PROBLEM REQUIREMENTS: Search the records for "from" and copy each line that holds it.

DATASET:
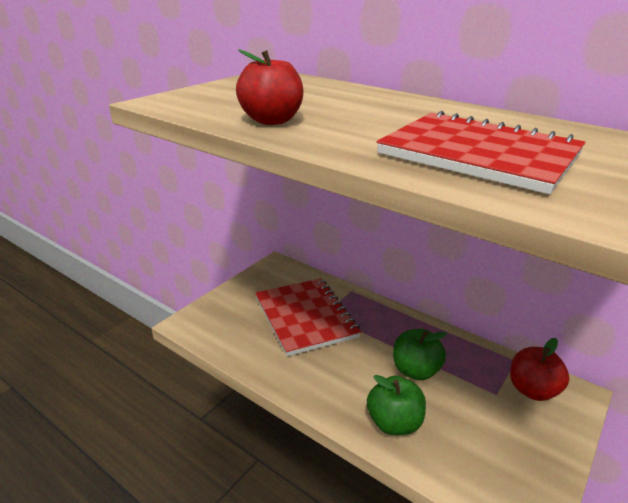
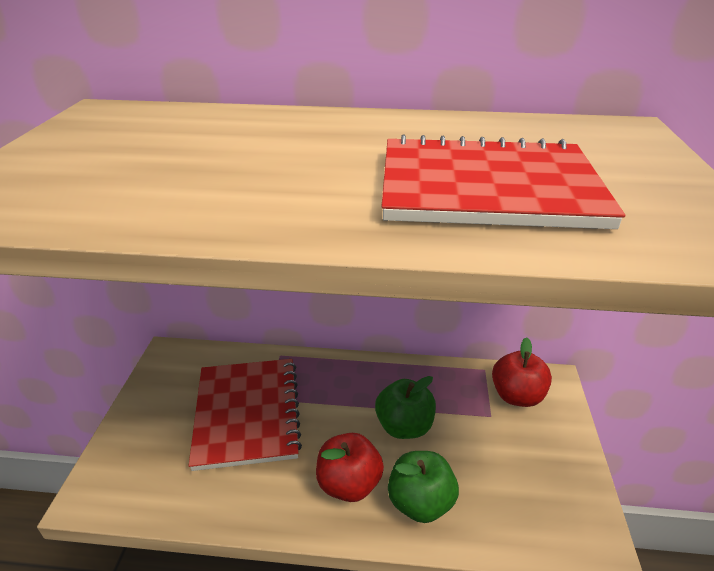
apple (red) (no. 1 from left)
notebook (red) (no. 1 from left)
* * *
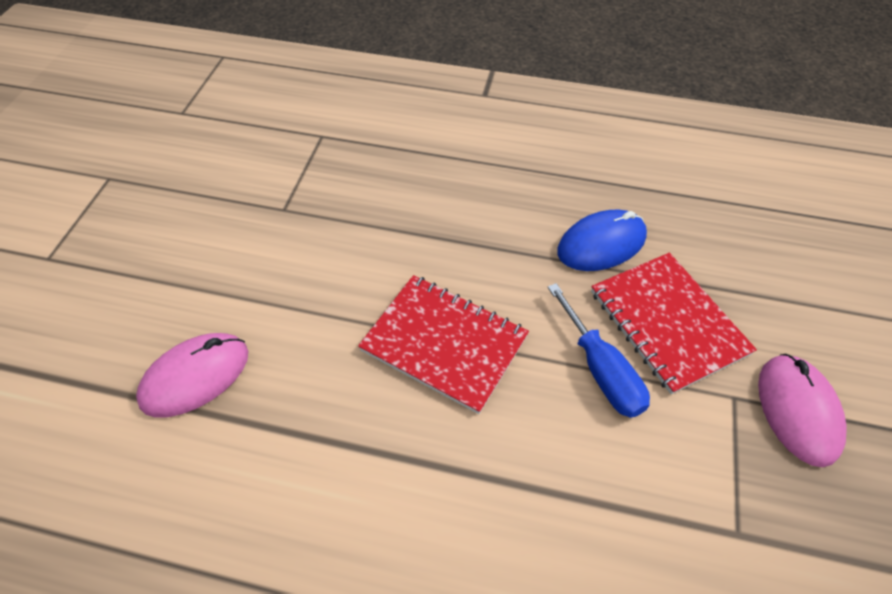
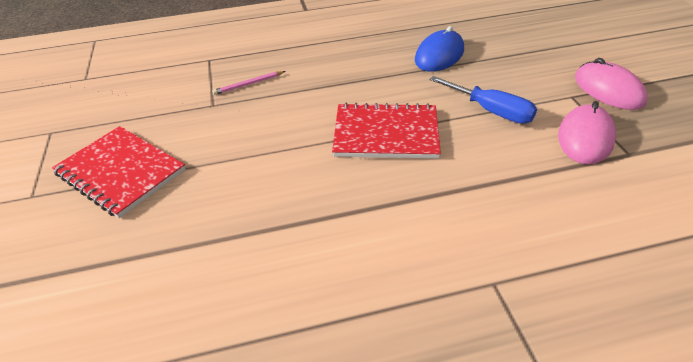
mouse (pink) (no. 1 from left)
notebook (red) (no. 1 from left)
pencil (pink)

ANSWER BOX:
apple (red) (no. 1 from left)
notebook (red) (no. 1 from left)
mouse (pink) (no. 1 from left)
notebook (red) (no. 1 from left)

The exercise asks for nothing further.